> _The task_:
When the word "resized" appears in a line of the data below, list that line.

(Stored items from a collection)
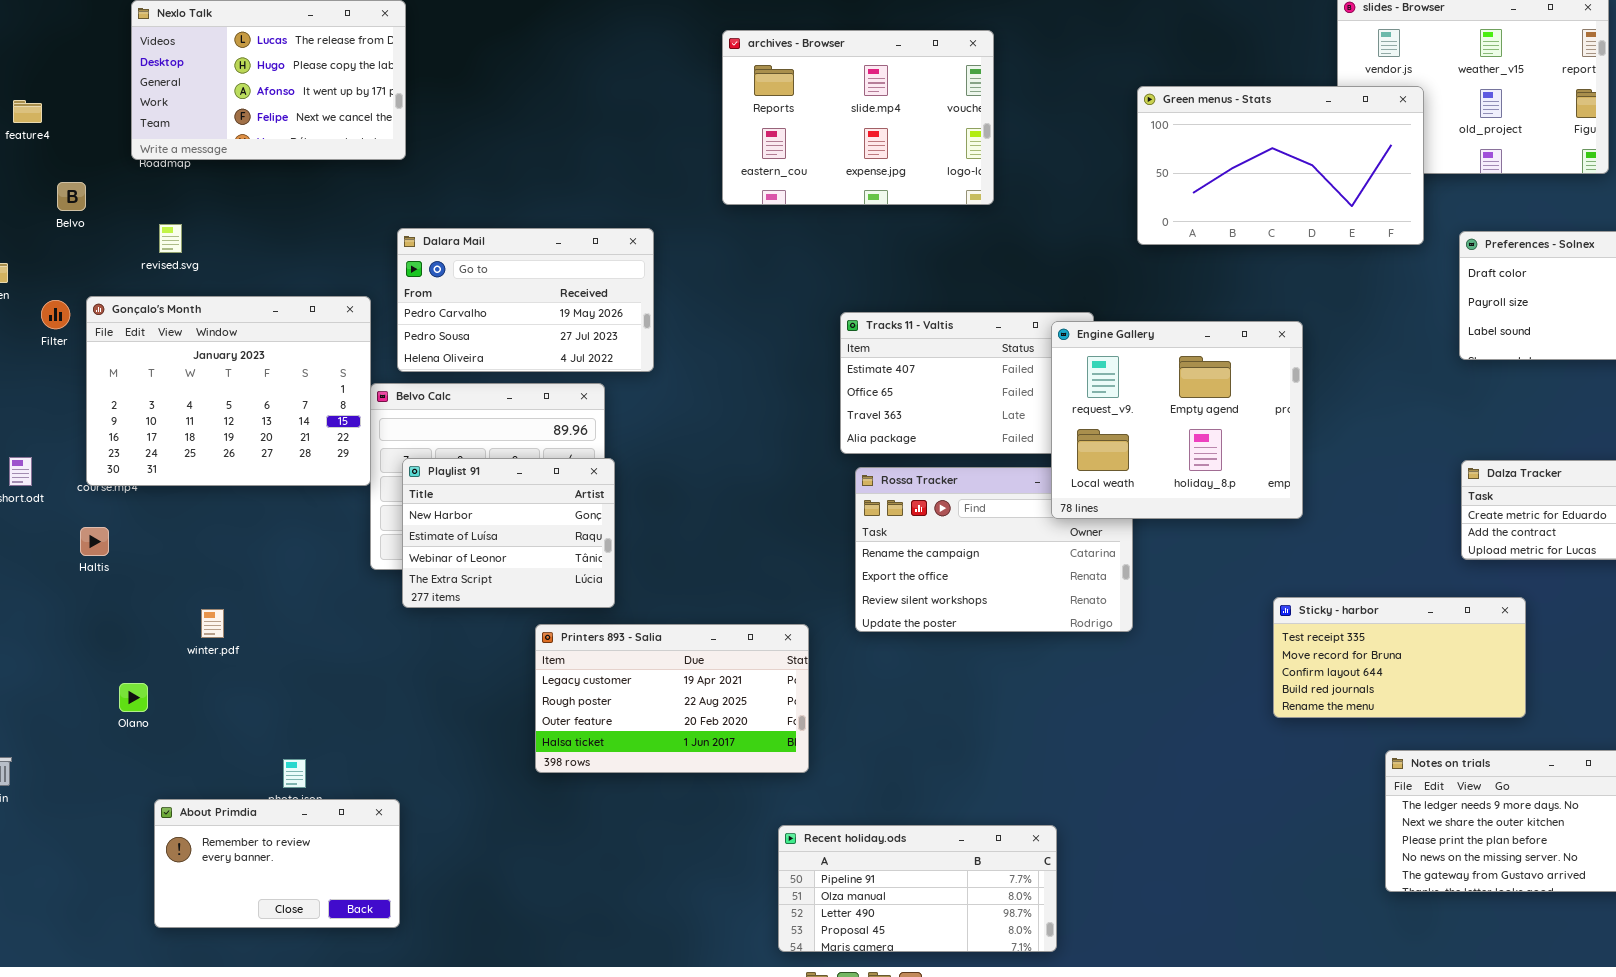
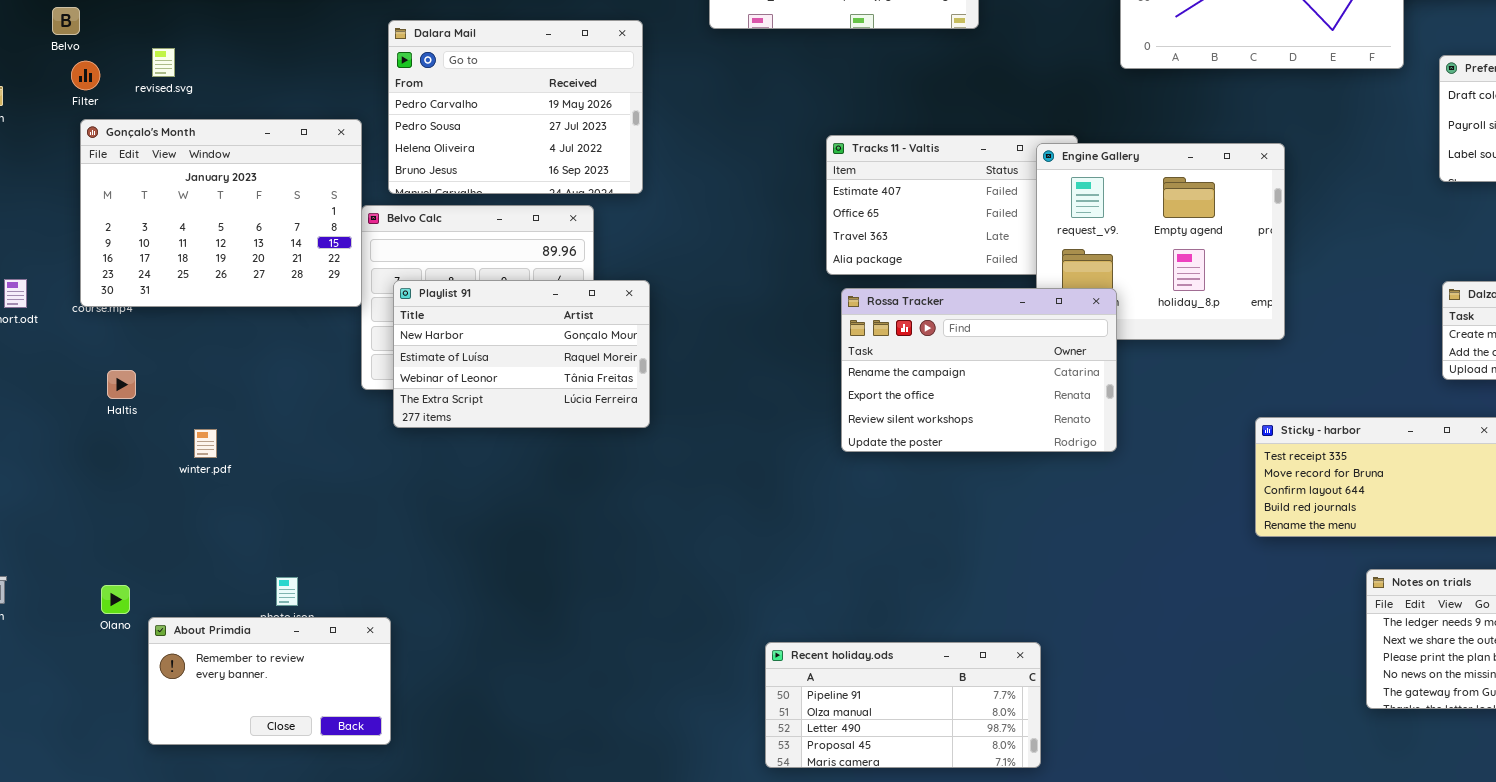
Dalara Mail: [397,228,654,372] -> [388,20,643,194], resized
Filter: [41,300,70,329] -> [71,61,100,90], moved
Playlist 91: [402,458,615,608] -> [393,280,650,428], resized
Rossa Tracker: [855,467,1133,632] -> [841,288,1117,452], raised
Haltis: [80,527,109,556] -> [107,370,136,399], moved
Printers 893 - Salia: [535,624,809,773] -> none, closed
Olano: [119,683,148,712] -> [101,585,130,614], moved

> _Response area_:
Dalara Mail: [397,228,654,372] -> [388,20,643,194], resized
Playlist 91: [402,458,615,608] -> [393,280,650,428], resized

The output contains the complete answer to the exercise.